** Opening DATA TO EXAMINE block **
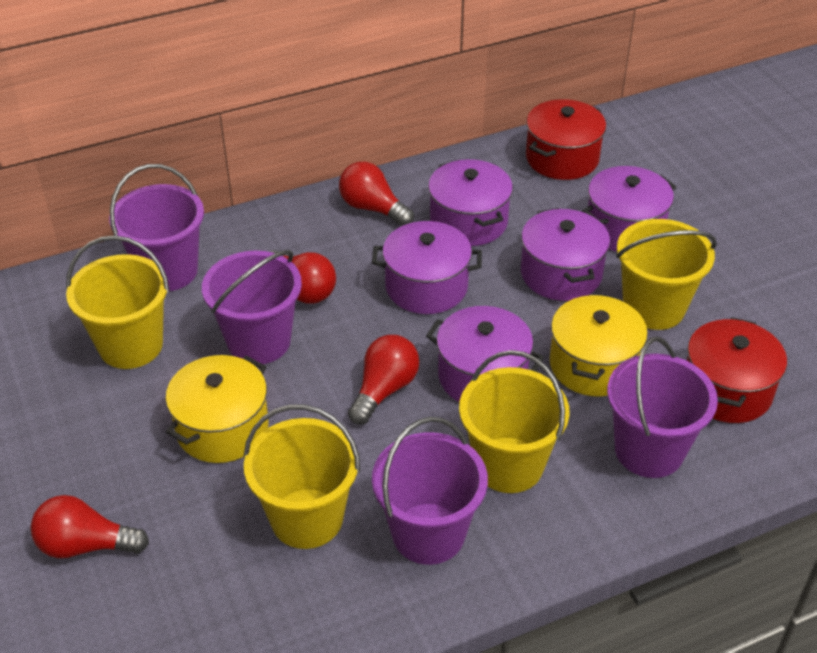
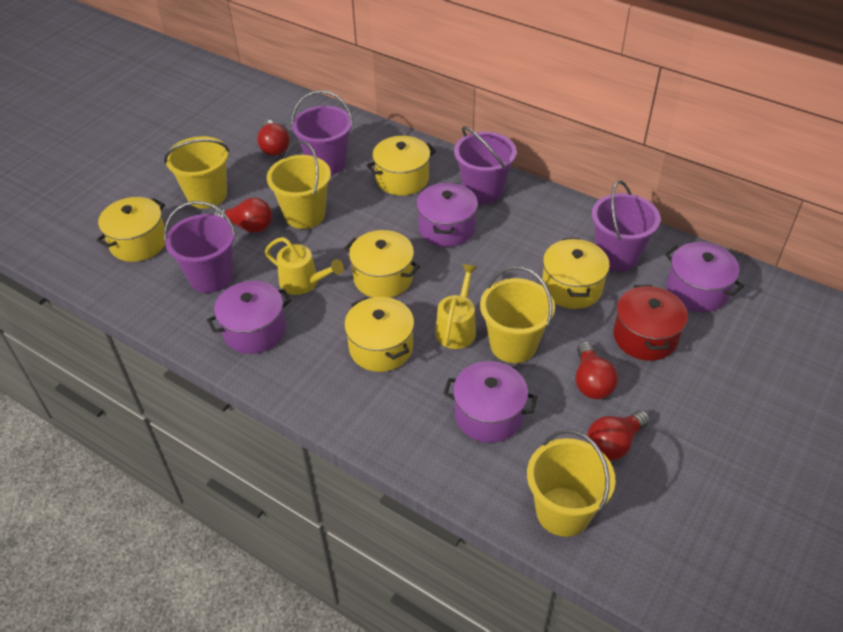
purple pot: 5 -> 4
red pot: 2 -> 1
yellow pot: 2 -> 5
yellow watering can: 0 -> 2

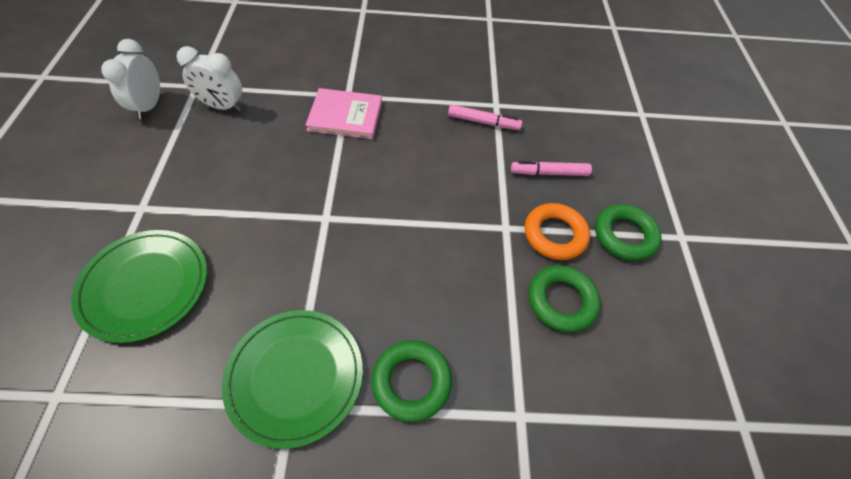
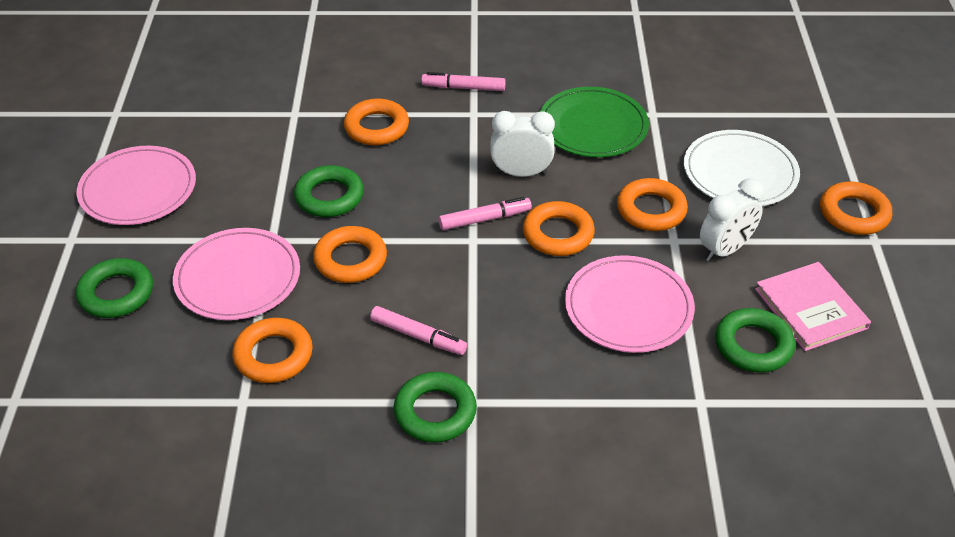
green plate: 2 -> 1
green ring: 3 -> 4
orange ring: 1 -> 6
pink marker: 2 -> 3
pink plate: 0 -> 3
white plate: 0 -> 1

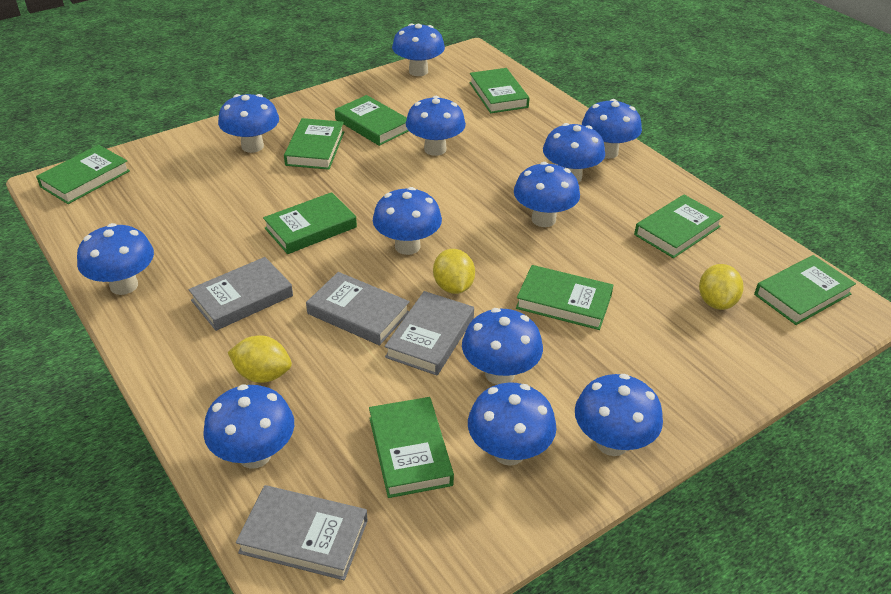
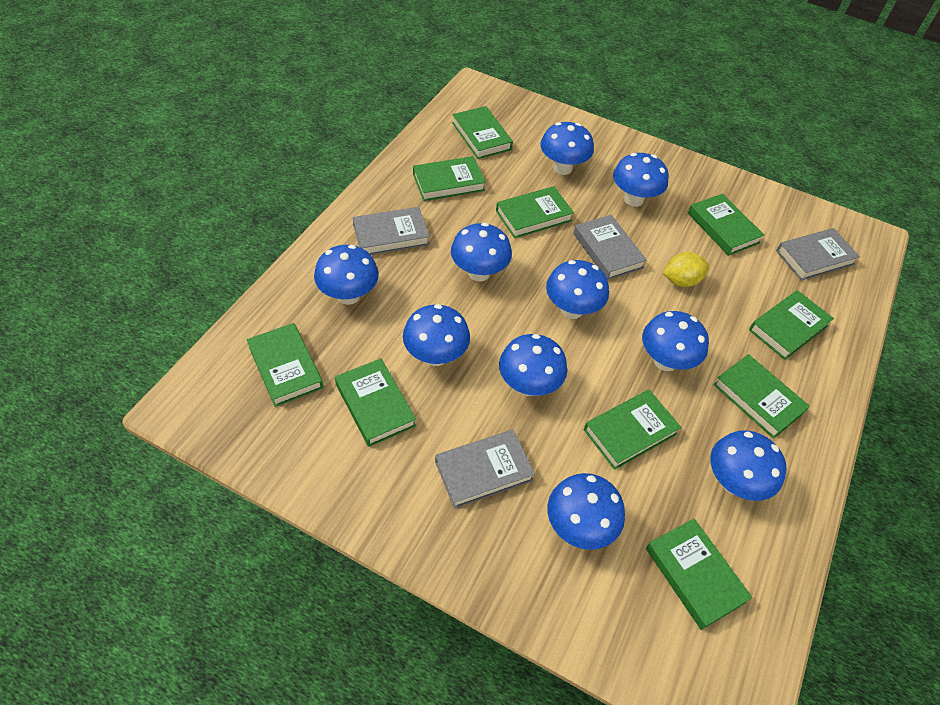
blue mushroom: 12 -> 10
green book: 9 -> 10
yellow lemon: 3 -> 1

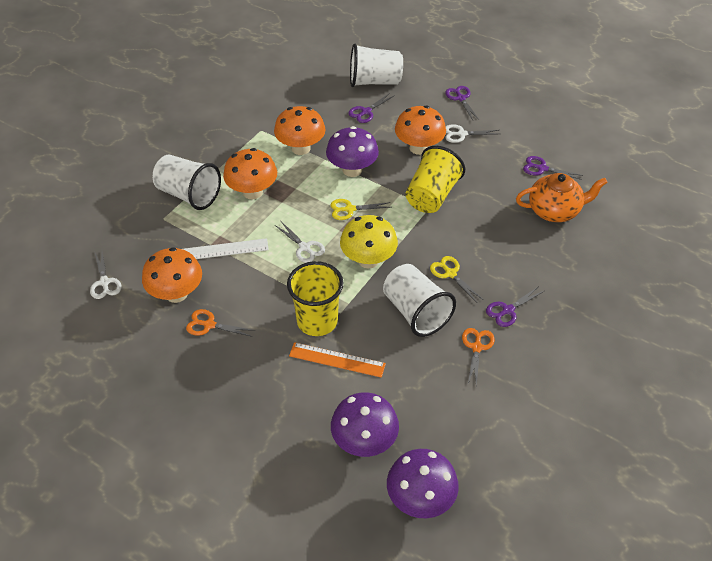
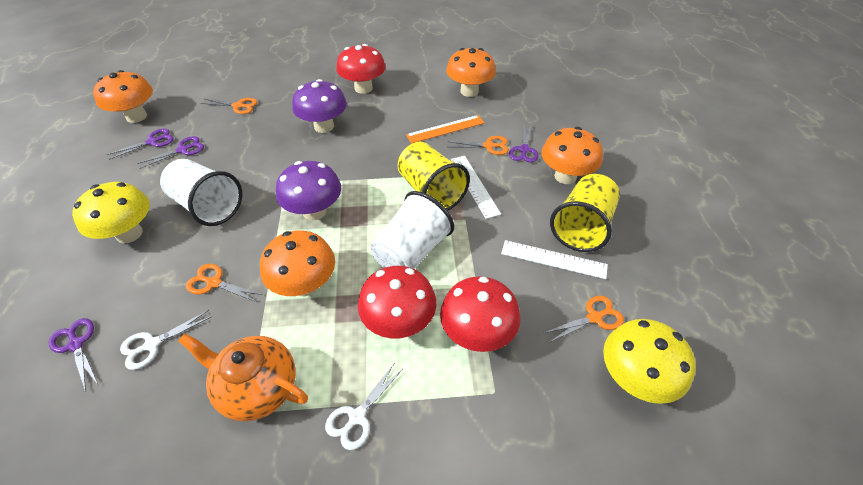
orange scissors: 2 -> 4
purple mushroom: 3 -> 2
red mushroom: 0 -> 3
white cup: 3 -> 2
white ruler: 1 -> 2
white scissors: 3 -> 2
yellow mushroom: 1 -> 2
yellow scissors: 2 -> 0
** Closing DATA TO EXAMINE block **
EXERCISE GOAL
Scan the entries above and return each line that holds "green".

RESPONSE BELOW
green plate: 2 -> 1
green ring: 3 -> 4
green book: 9 -> 10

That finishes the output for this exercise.